### [Supplied material]
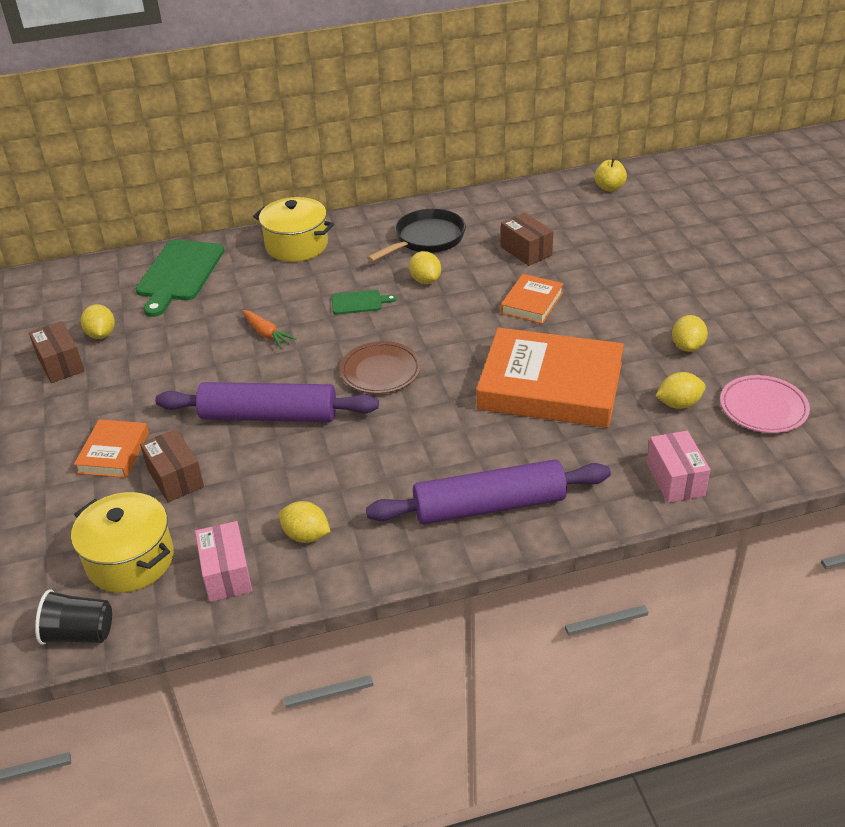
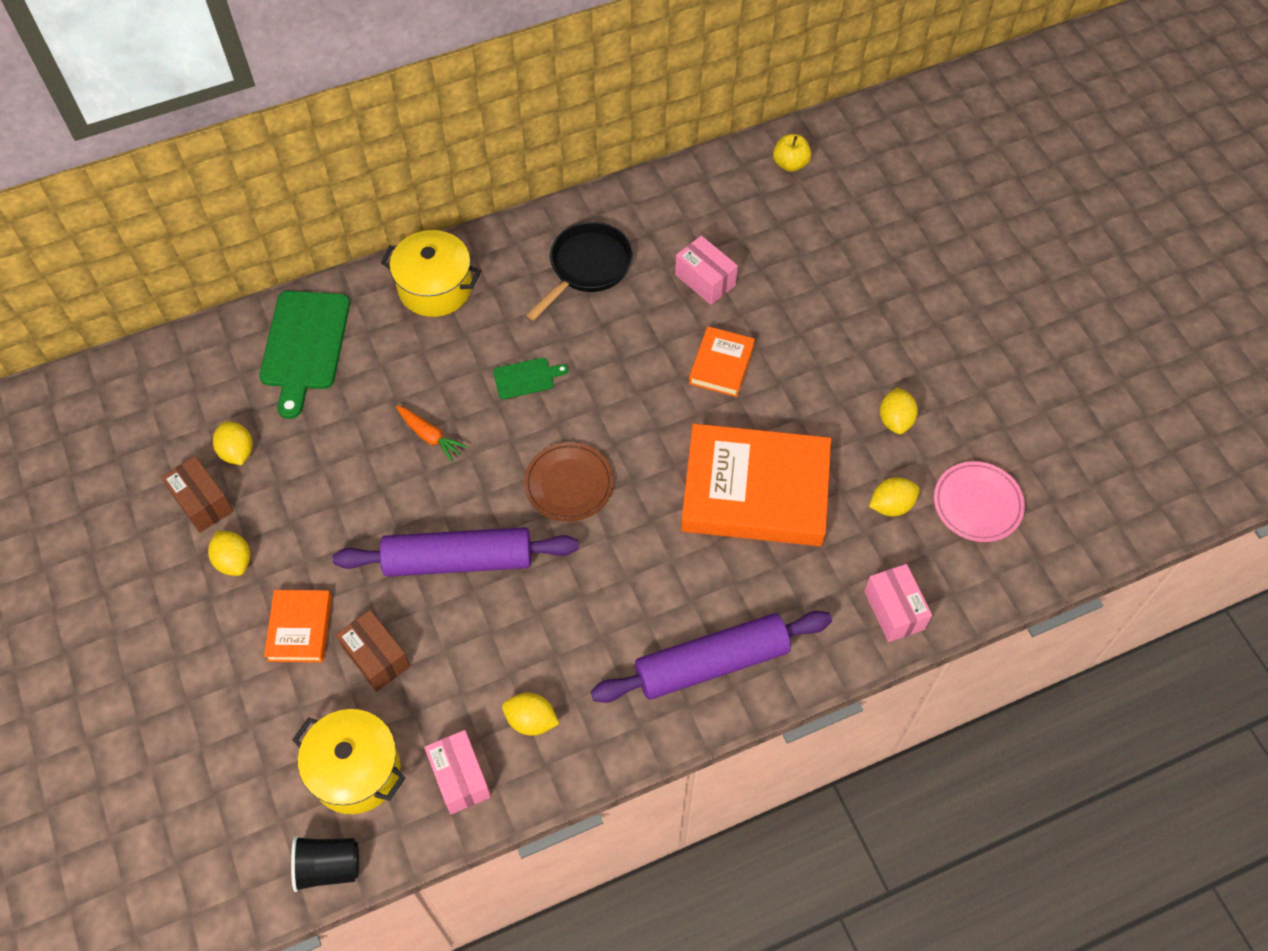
camera: 10 degrees left, 20 degrees up
(425, 280) = (596, 336): yellow lemon -> yellow lemon (234, 561)
(526, 251) = (705, 280): brown box -> pink box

### [Task objective]
Take the lines above from the one holding "(425, 280) = (596, 336): yellow" to the last and output them exactly.

### [Solution]
(425, 280) = (596, 336): yellow lemon -> yellow lemon (234, 561)
(526, 251) = (705, 280): brown box -> pink box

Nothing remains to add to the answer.